::: Listed records
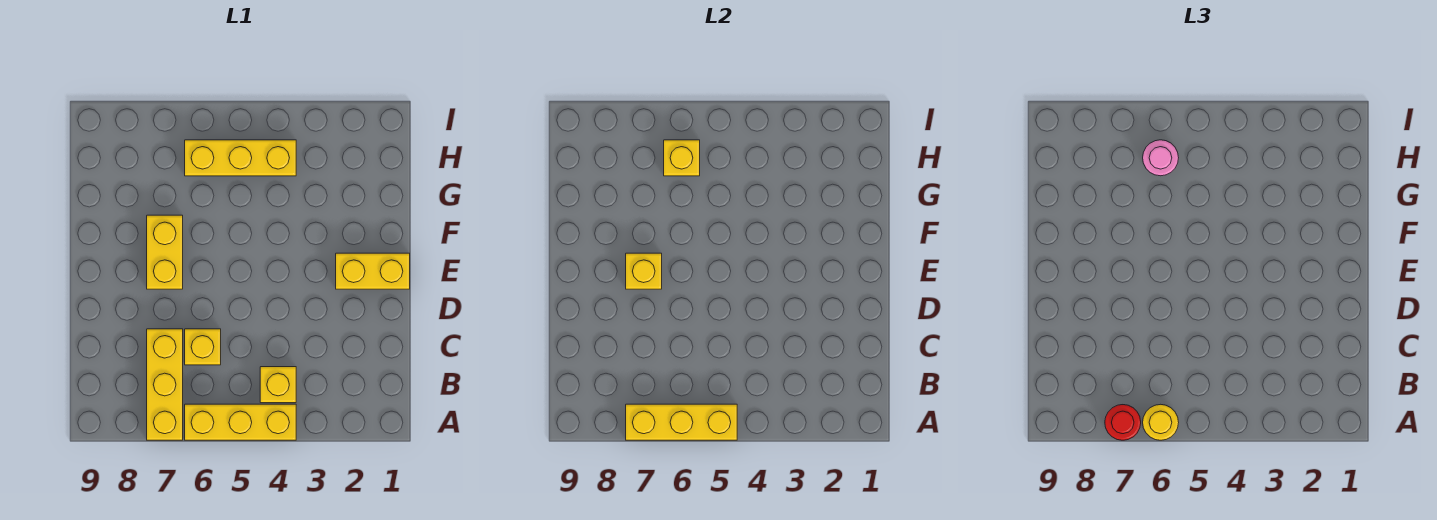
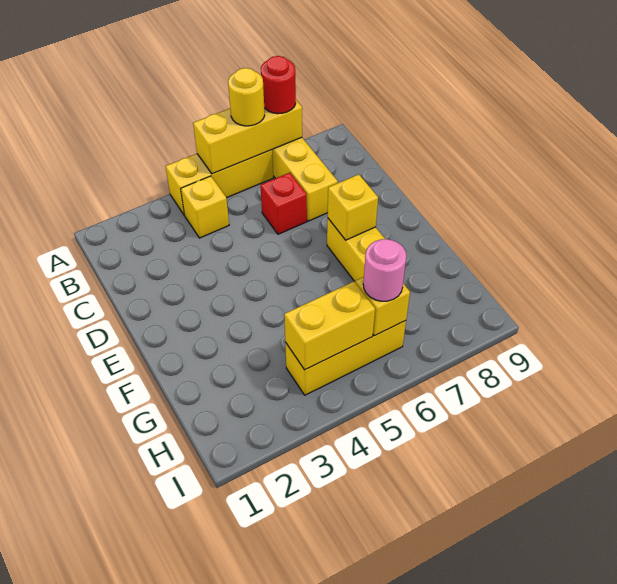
yellow 1x1 brick [185,329,221,365] -> red 1x1 brick [261,173,307,234]
yellow 1x2 brick [336,253,410,289] -> yellow 1x2 brick moved to [284,281,375,370]

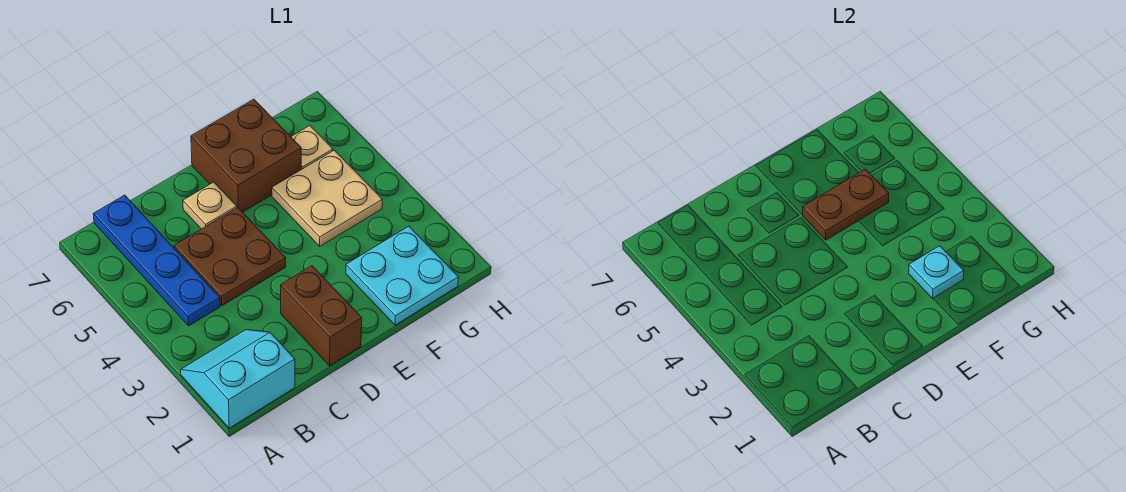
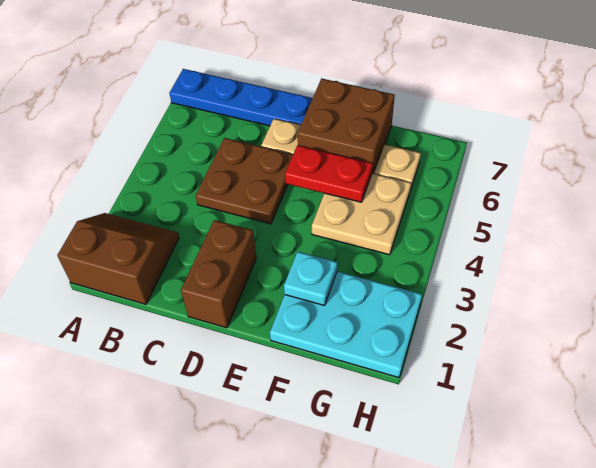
cyan 2x2 slope [181,330,295,428] -> brown 2x2 slope [57,213,179,304]
blue 1x4 plate [93,195,220,326] -> blue 1x4 plate turned to [169,69,313,126]
brown 1x2 plate [802,169,889,240] -> red 1x2 plate [285,145,373,202]
cyan 2x2 plate [346,226,459,325] -> cyan 2x3 plate [270,271,422,378]

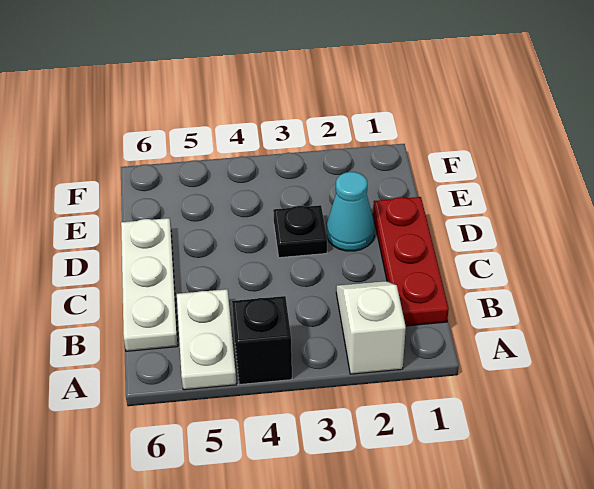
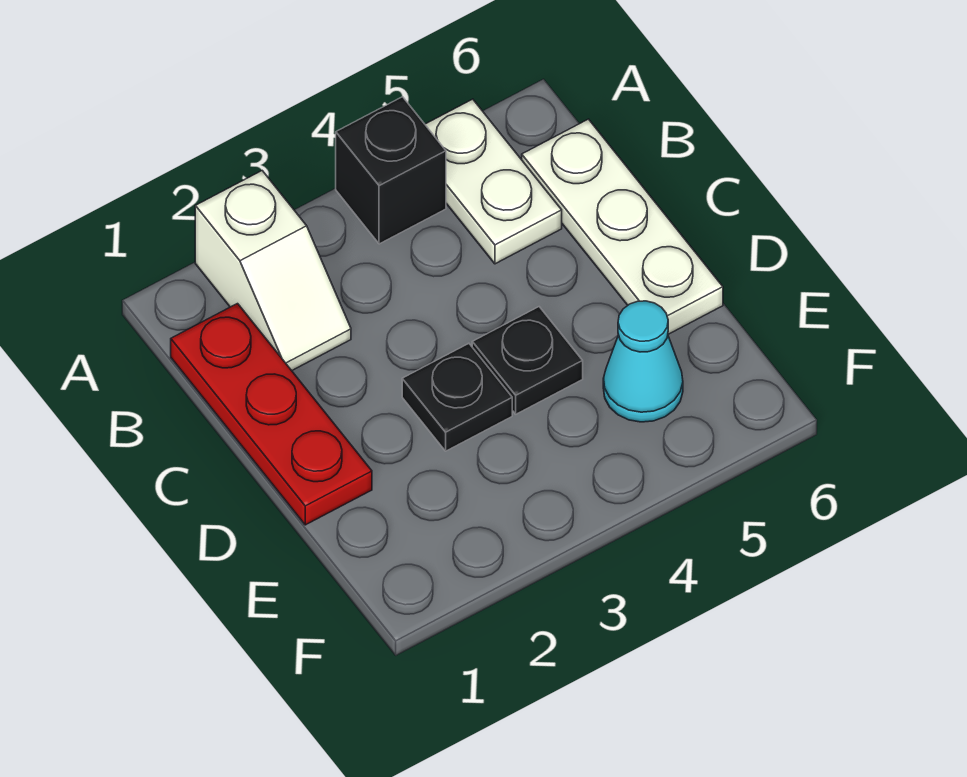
cyan 1x1 cone [327,172,375,251] -> cyan 1x1 cone moved to [603,301,683,422]
none -> black 1x1 plate [472,307,583,414]

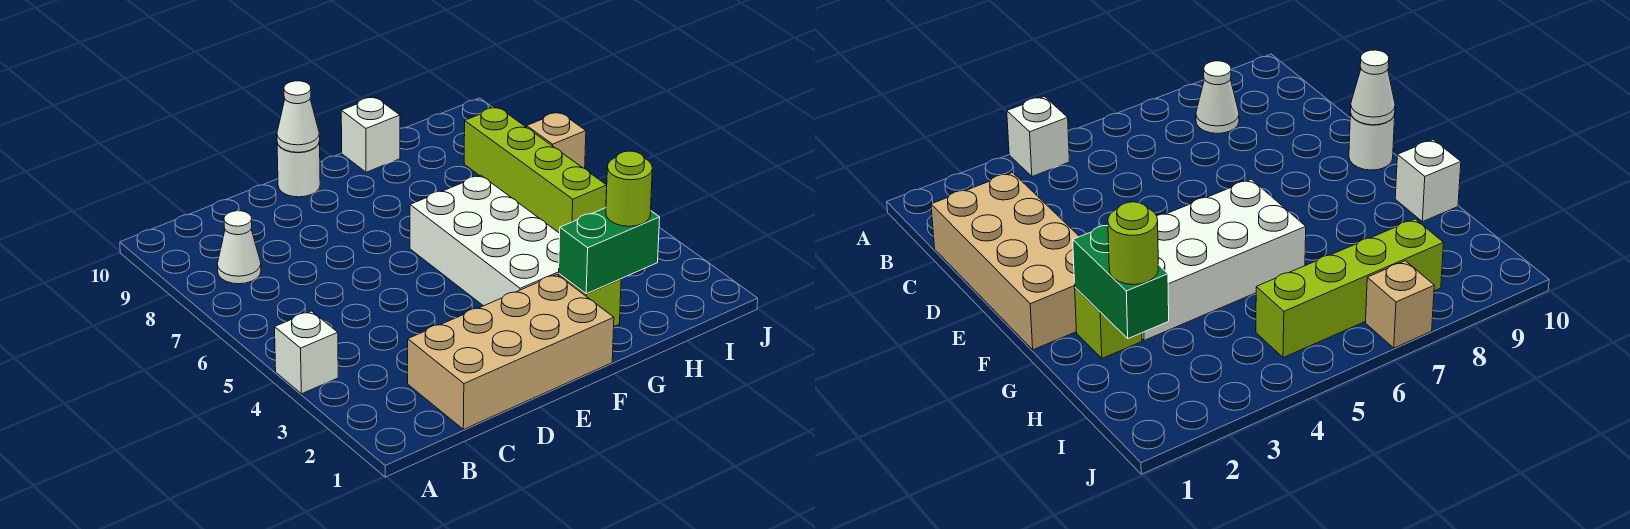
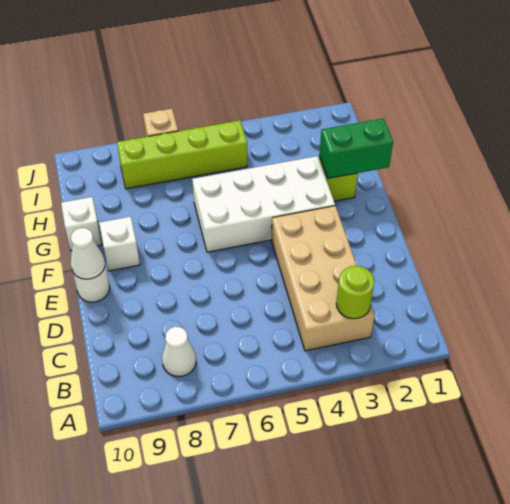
white 1x1 brick [275,311,338,394] -> white 1x1 brick moved to [99,217,140,271]
tan 2x4 brick [408,274,614,429] -> tan 2x4 brick moved to [271,206,375,351]
green 1x2 brick [559,208,660,294] -> green 1x2 brick turned to [319,118,393,179]
lime 1x1 round brick [606,151,652,226] -> lime 1x1 round brick moved to [336,266,374,319]

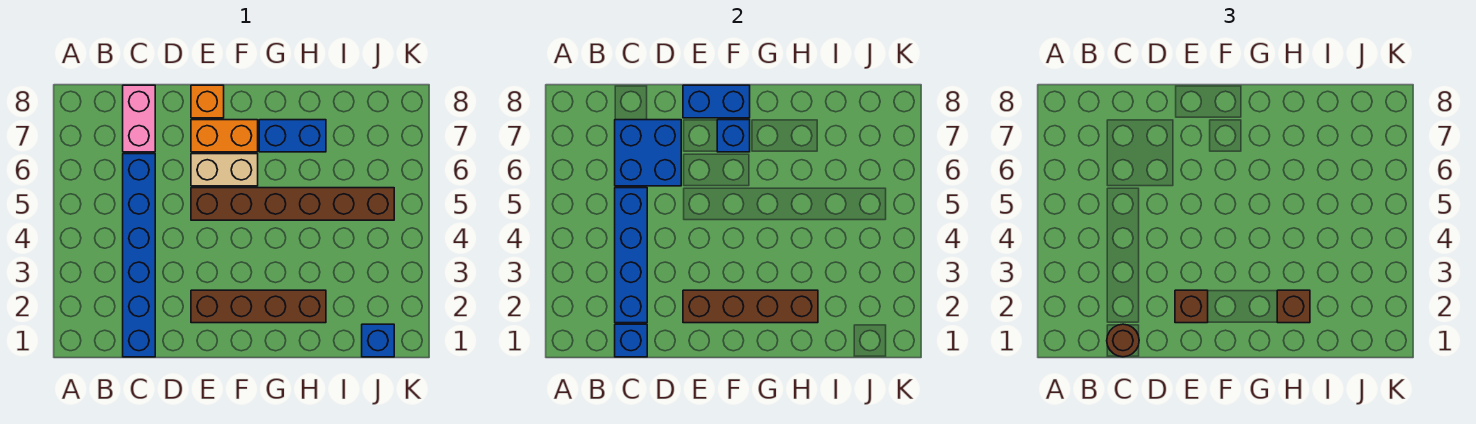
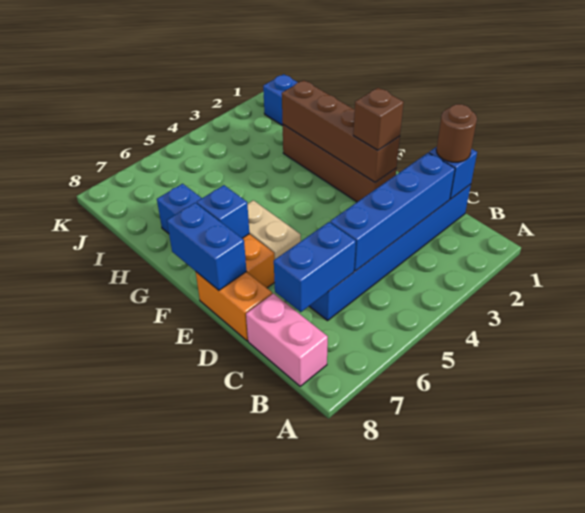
blue 2x2 brick [615,120,681,186] -> blue 1x2 brick [274,222,356,312]
pink 1x2 brick [123,85,155,152] -> pink 1x2 brick turned to [246,294,328,386]
brown 1x6 brick [191,188,394,220] -> none
orange 1x1 brick [191,85,224,118] -> orange 1x2 brick [196,272,272,341]
brown 1x1 brick [1277,290,1310,323] -> none

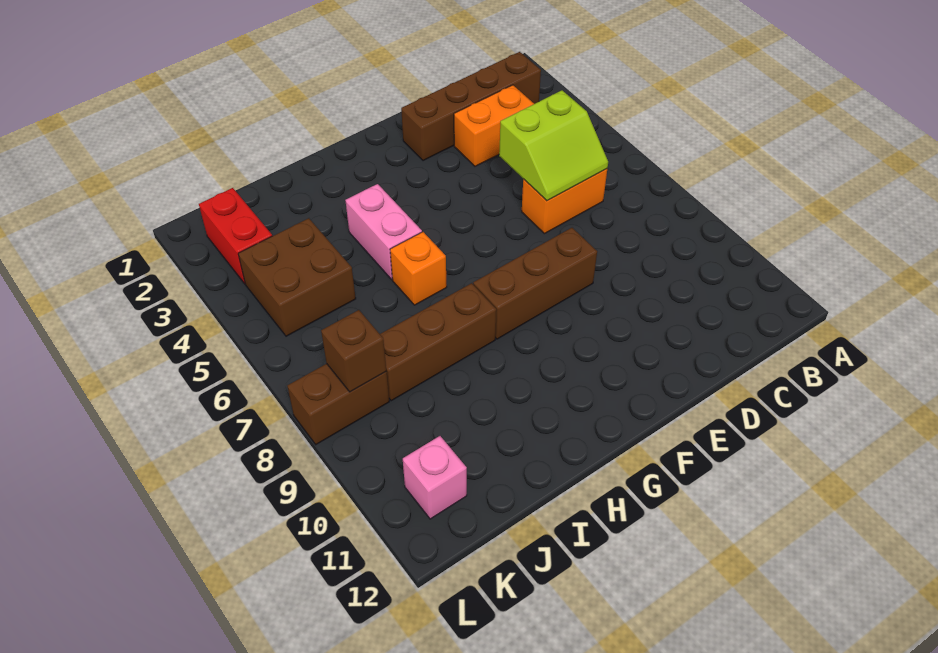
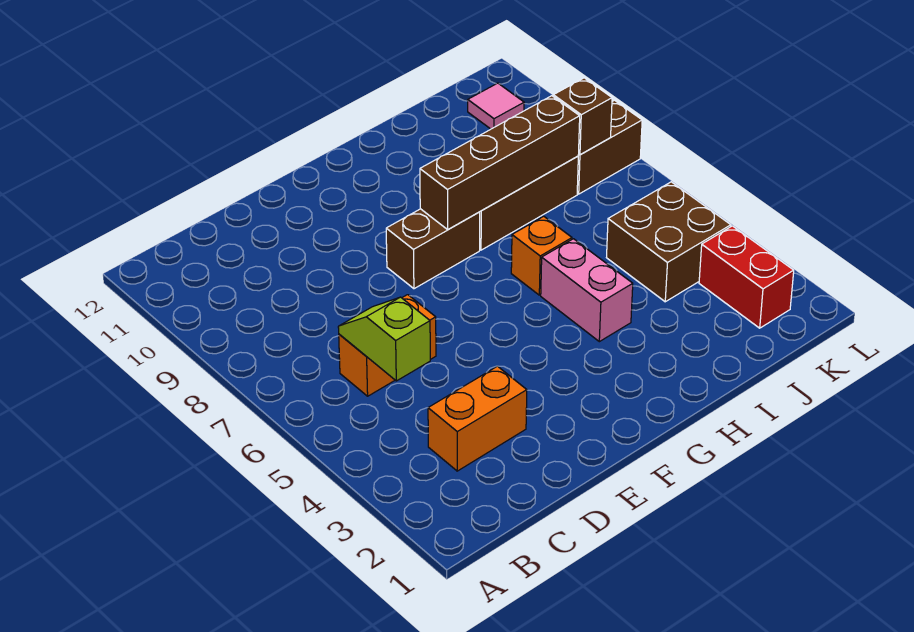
brown 1x4 brick [401,52,541,161] -> brown 1x4 brick moved to [420,96,580,229]
lime 2x2 slope [499,90,608,201] -> lime 1x2 slope [338,297,430,381]
brown 1x3 brick [473,228,597,339] -> brown 1x2 brick [386,209,480,289]
pink 1x1 brick [403,436,467,519] -> pink 1x1 tile [468,83,524,129]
::::::
[Activity]:
Pictures excluded, return exactly the lines from the one with "green 1x2 brick [559,208,660,294]" through the final line of the entries above, both included.

[Solution to this task]:
green 1x2 brick [559,208,660,294] -> green 1x2 brick turned to [319,118,393,179]
lime 1x1 round brick [606,151,652,226] -> lime 1x1 round brick moved to [336,266,374,319]

blue 2x2 brick [615,120,681,186] -> blue 1x2 brick [274,222,356,312]
pink 1x2 brick [123,85,155,152] -> pink 1x2 brick turned to [246,294,328,386]
brown 1x6 brick [191,188,394,220] -> none
orange 1x1 brick [191,85,224,118] -> orange 1x2 brick [196,272,272,341]
brown 1x1 brick [1277,290,1310,323] -> none

brown 1x4 brick [401,52,541,161] -> brown 1x4 brick moved to [420,96,580,229]
lime 2x2 slope [499,90,608,201] -> lime 1x2 slope [338,297,430,381]
brown 1x3 brick [473,228,597,339] -> brown 1x2 brick [386,209,480,289]
pink 1x1 brick [403,436,467,519] -> pink 1x1 tile [468,83,524,129]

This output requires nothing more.